ACTIVITY: Could you give back every entry below exactly, with the pictures dropped?

Segment Open

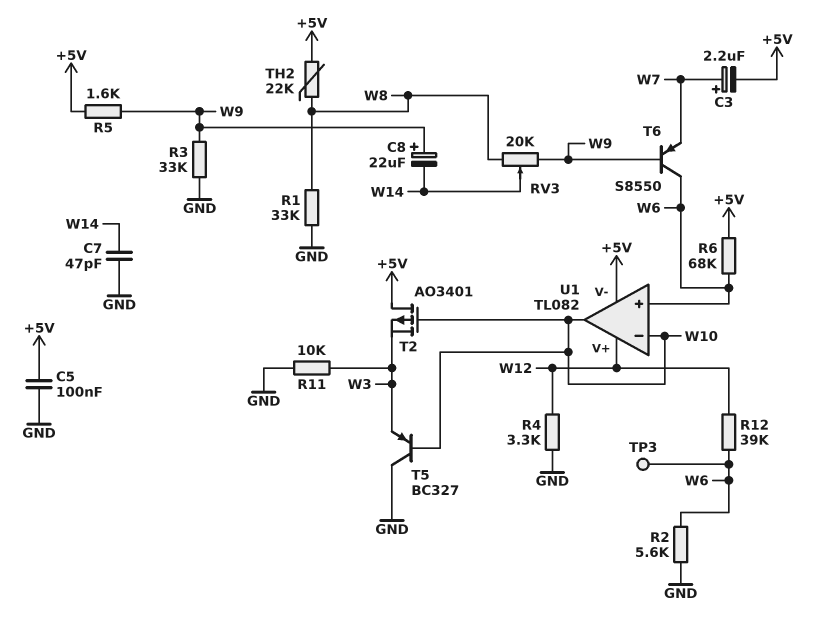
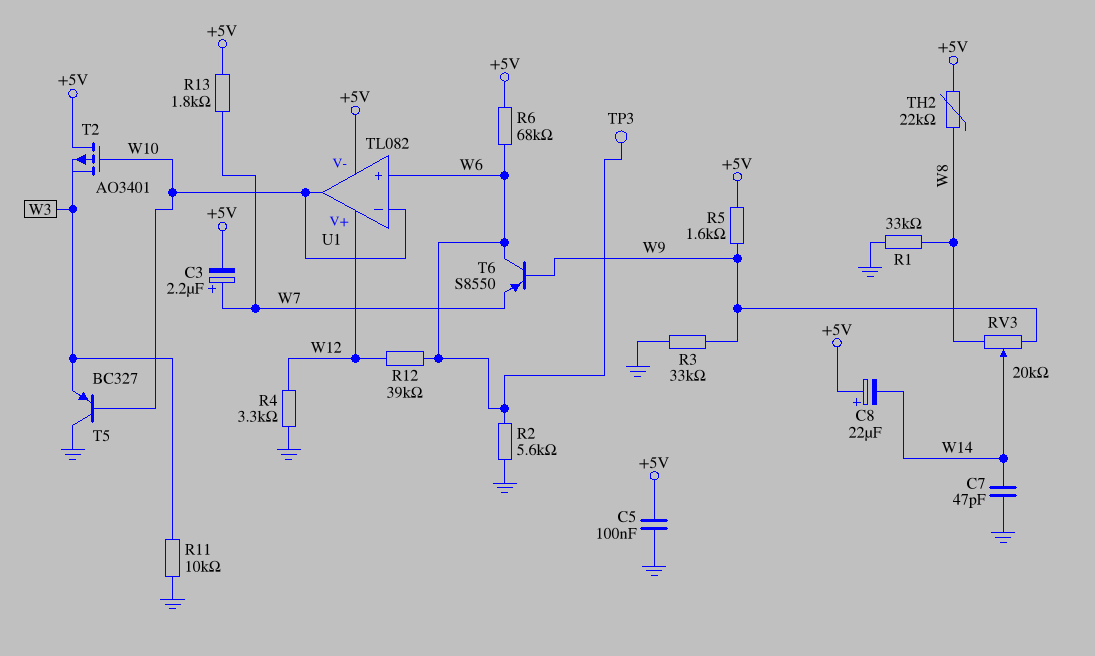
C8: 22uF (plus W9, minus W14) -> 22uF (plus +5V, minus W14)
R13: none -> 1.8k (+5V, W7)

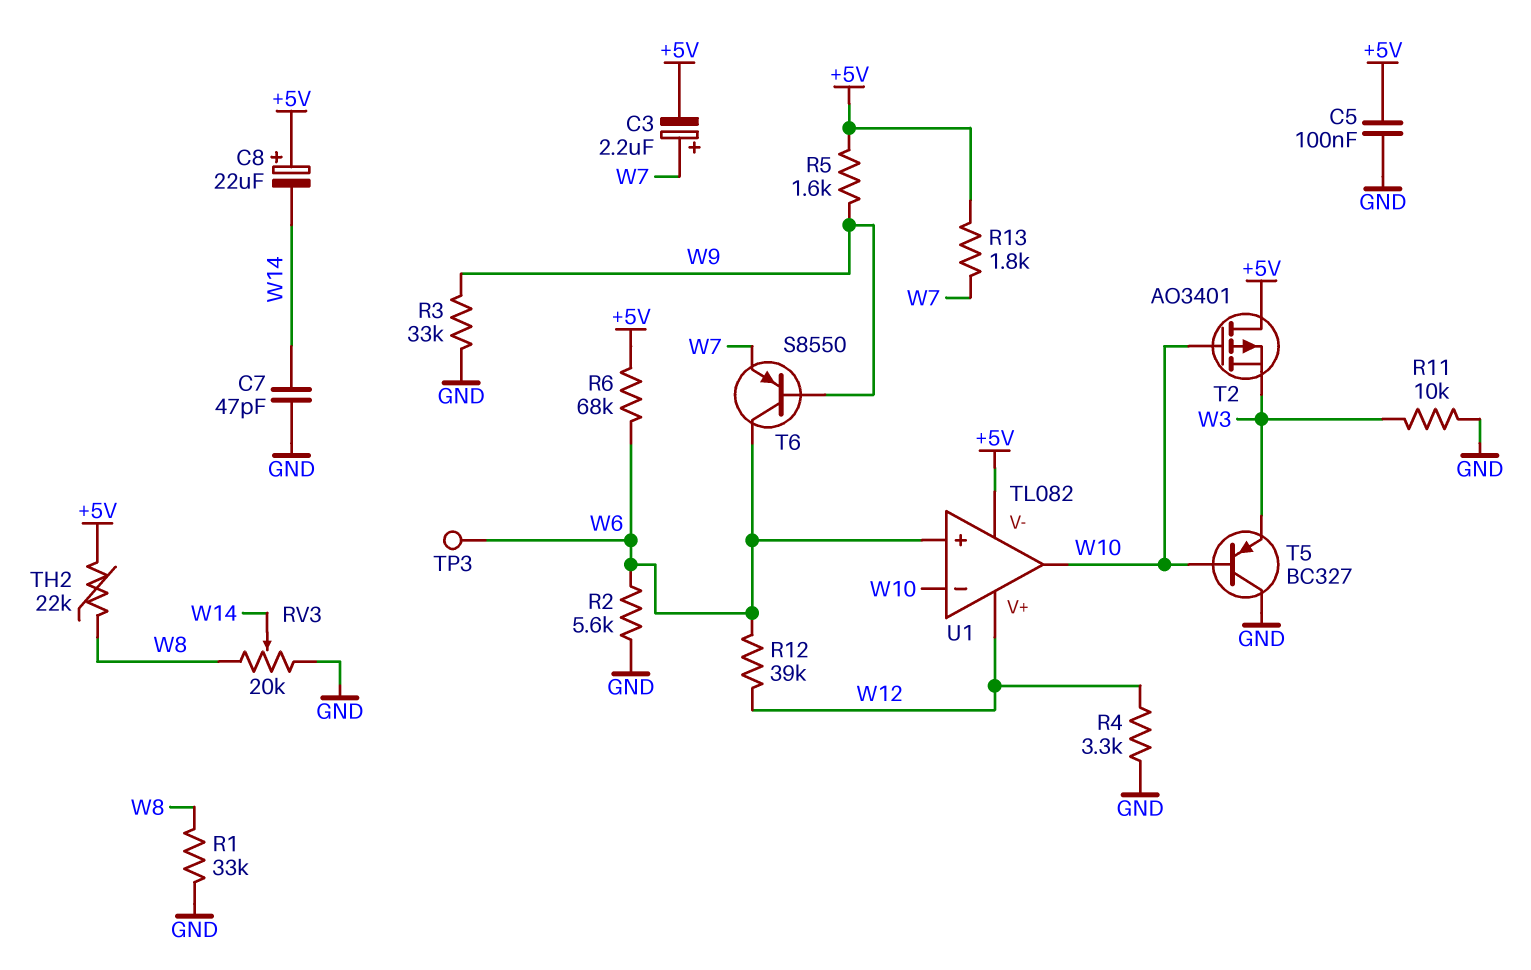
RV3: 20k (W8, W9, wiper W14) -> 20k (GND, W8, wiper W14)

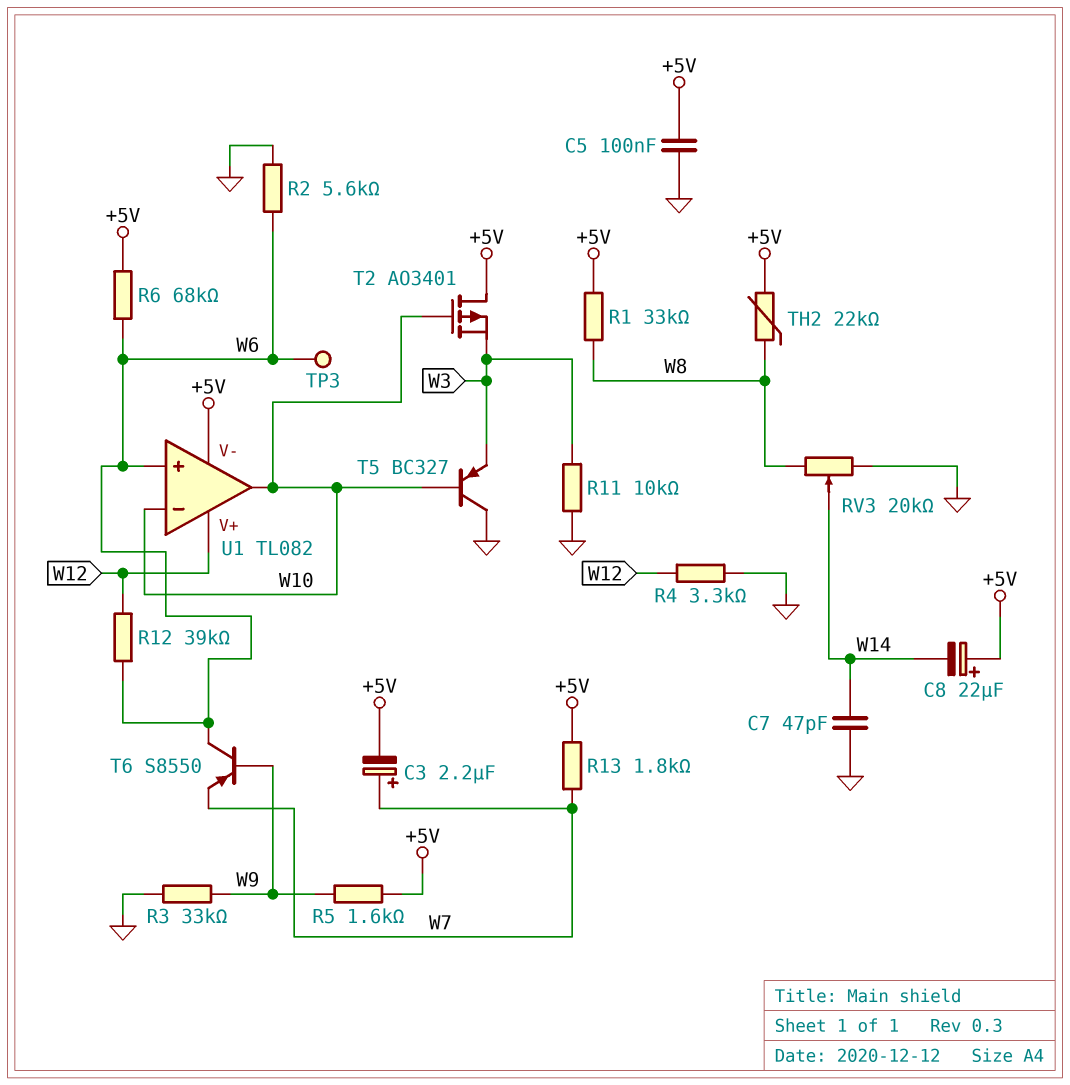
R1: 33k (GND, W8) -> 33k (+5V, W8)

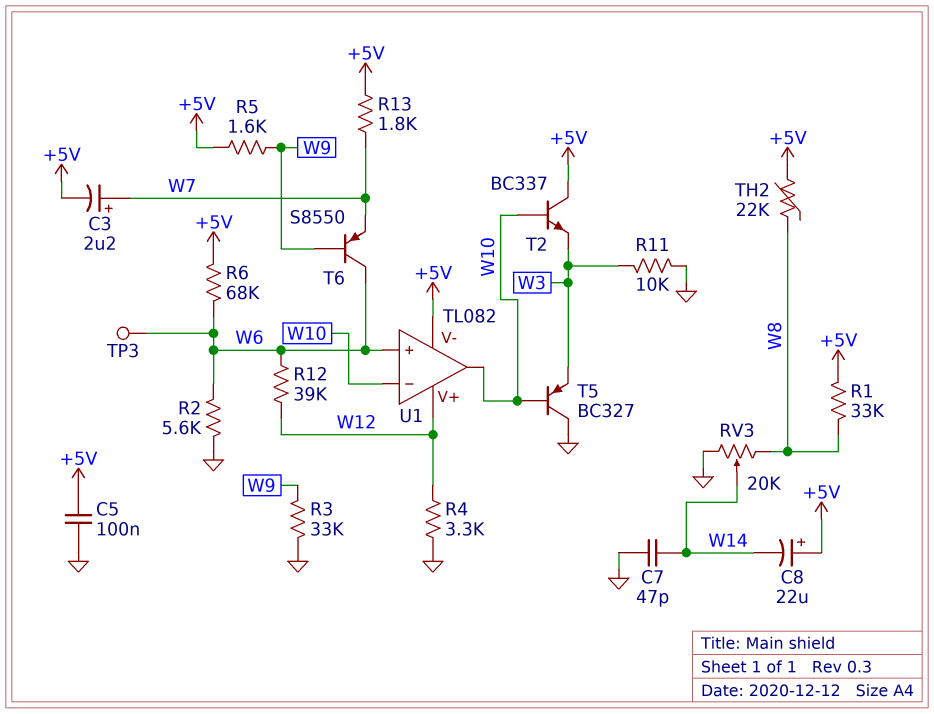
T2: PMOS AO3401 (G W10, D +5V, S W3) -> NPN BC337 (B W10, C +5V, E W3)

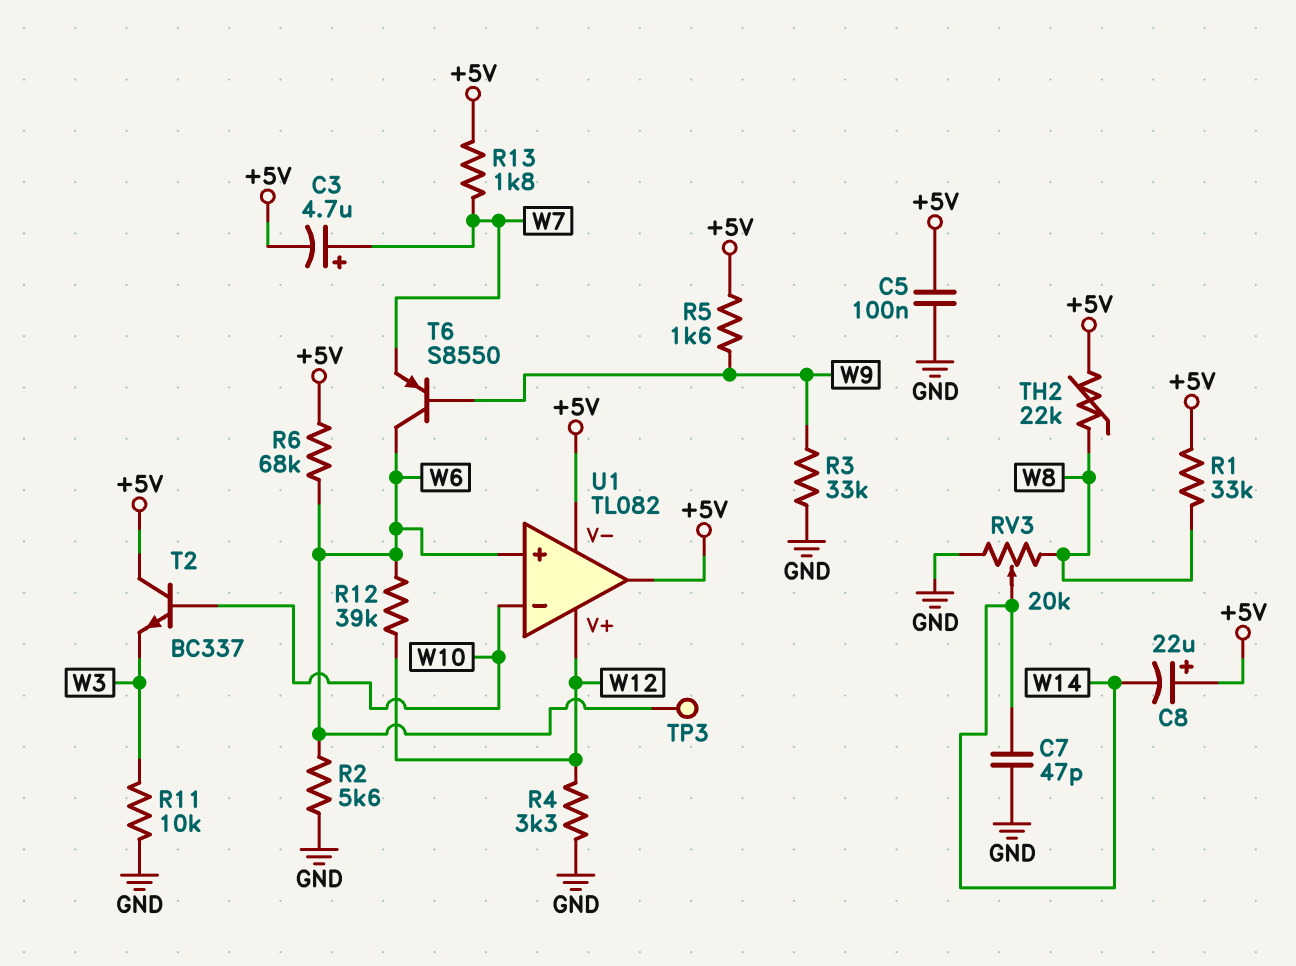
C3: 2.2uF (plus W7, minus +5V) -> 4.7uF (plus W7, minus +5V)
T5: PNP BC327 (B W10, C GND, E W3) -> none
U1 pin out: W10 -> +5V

Segment Closed

ANSWER FOR THIS EXERCISE:
C8: 22uF (plus W9, minus W14) -> 22uF (plus +5V, minus W14)
R13: none -> 1.8k (+5V, W7)

RV3: 20k (W8, W9, wiper W14) -> 20k (GND, W8, wiper W14)

R1: 33k (GND, W8) -> 33k (+5V, W8)

T2: PMOS AO3401 (G W10, D +5V, S W3) -> NPN BC337 (B W10, C +5V, E W3)

C3: 2.2uF (plus W7, minus +5V) -> 4.7uF (plus W7, minus +5V)
T5: PNP BC327 (B W10, C GND, E W3) -> none
U1 pin out: W10 -> +5V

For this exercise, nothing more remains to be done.